EXERCISE INPUT Start Marker
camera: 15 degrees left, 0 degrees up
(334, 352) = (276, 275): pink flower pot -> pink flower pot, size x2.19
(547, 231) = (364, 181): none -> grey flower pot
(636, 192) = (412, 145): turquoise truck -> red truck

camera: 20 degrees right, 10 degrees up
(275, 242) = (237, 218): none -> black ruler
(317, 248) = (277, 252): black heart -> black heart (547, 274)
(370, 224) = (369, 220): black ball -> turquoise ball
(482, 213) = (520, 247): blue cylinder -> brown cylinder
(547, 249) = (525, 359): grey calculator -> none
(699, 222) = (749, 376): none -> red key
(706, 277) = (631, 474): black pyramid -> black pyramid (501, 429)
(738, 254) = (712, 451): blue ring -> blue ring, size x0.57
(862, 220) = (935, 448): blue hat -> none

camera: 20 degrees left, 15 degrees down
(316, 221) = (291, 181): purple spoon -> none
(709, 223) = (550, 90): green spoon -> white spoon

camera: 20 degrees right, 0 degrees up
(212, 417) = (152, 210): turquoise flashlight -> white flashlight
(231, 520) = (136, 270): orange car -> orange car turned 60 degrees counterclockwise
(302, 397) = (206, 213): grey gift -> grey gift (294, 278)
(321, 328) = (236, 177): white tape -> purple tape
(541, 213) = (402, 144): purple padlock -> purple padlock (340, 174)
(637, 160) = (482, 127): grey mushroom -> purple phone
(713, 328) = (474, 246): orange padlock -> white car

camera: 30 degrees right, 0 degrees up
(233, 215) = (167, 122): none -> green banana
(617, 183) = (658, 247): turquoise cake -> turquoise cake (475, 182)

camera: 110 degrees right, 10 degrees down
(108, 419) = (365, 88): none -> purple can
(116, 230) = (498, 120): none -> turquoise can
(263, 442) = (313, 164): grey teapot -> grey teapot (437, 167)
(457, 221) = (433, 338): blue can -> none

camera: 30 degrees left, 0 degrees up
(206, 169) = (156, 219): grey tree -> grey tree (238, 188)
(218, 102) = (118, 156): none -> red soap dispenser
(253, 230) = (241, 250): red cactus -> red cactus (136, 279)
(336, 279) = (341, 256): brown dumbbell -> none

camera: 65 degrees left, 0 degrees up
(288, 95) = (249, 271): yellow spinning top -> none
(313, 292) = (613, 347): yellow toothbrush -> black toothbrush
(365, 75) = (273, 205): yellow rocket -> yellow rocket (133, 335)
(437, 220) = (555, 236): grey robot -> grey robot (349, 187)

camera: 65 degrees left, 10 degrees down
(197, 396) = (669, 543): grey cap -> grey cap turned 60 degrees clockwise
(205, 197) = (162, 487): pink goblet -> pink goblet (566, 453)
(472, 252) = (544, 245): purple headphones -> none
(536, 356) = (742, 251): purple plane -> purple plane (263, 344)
EXERCISE INPUT End Marker
■ REQUIREMENT:
Reproduce each entry above. Every word must match.

■ FINISHED EXERCISE:
camera: 15 degrees left, 0 degrees up
(334, 352) = (276, 275): pink flower pot -> pink flower pot, size x2.19
(547, 231) = (364, 181): none -> grey flower pot
(636, 192) = (412, 145): turquoise truck -> red truck

camera: 20 degrees right, 10 degrees up
(275, 242) = (237, 218): none -> black ruler
(317, 248) = (277, 252): black heart -> black heart (547, 274)
(370, 224) = (369, 220): black ball -> turquoise ball
(482, 213) = (520, 247): blue cylinder -> brown cylinder
(547, 249) = (525, 359): grey calculator -> none
(699, 222) = (749, 376): none -> red key
(706, 277) = (631, 474): black pyramid -> black pyramid (501, 429)
(738, 254) = (712, 451): blue ring -> blue ring, size x0.57
(862, 220) = (935, 448): blue hat -> none

camera: 20 degrees left, 15 degrees down
(316, 221) = (291, 181): purple spoon -> none
(709, 223) = (550, 90): green spoon -> white spoon

camera: 20 degrees right, 0 degrees up
(212, 417) = (152, 210): turquoise flashlight -> white flashlight
(231, 520) = (136, 270): orange car -> orange car turned 60 degrees counterclockwise
(302, 397) = (206, 213): grey gift -> grey gift (294, 278)
(321, 328) = (236, 177): white tape -> purple tape
(541, 213) = (402, 144): purple padlock -> purple padlock (340, 174)
(637, 160) = (482, 127): grey mushroom -> purple phone
(713, 328) = (474, 246): orange padlock -> white car

camera: 30 degrees right, 0 degrees up
(233, 215) = (167, 122): none -> green banana
(617, 183) = (658, 247): turquoise cake -> turquoise cake (475, 182)

camera: 110 degrees right, 10 degrees down
(108, 419) = (365, 88): none -> purple can
(116, 230) = (498, 120): none -> turquoise can
(263, 442) = (313, 164): grey teapot -> grey teapot (437, 167)
(457, 221) = (433, 338): blue can -> none

camera: 30 degrees left, 0 degrees up
(206, 169) = (156, 219): grey tree -> grey tree (238, 188)
(218, 102) = (118, 156): none -> red soap dispenser
(253, 230) = (241, 250): red cactus -> red cactus (136, 279)
(336, 279) = (341, 256): brown dumbbell -> none

camera: 65 degrees left, 0 degrees up
(288, 95) = (249, 271): yellow spinning top -> none
(313, 292) = (613, 347): yellow toothbrush -> black toothbrush
(365, 75) = (273, 205): yellow rocket -> yellow rocket (133, 335)
(437, 220) = (555, 236): grey robot -> grey robot (349, 187)

camera: 65 degrees left, 10 degrees down
(197, 396) = (669, 543): grey cap -> grey cap turned 60 degrees clockwise
(205, 197) = (162, 487): pink goblet -> pink goblet (566, 453)
(472, 252) = (544, 245): purple headphones -> none
(536, 356) = (742, 251): purple plane -> purple plane (263, 344)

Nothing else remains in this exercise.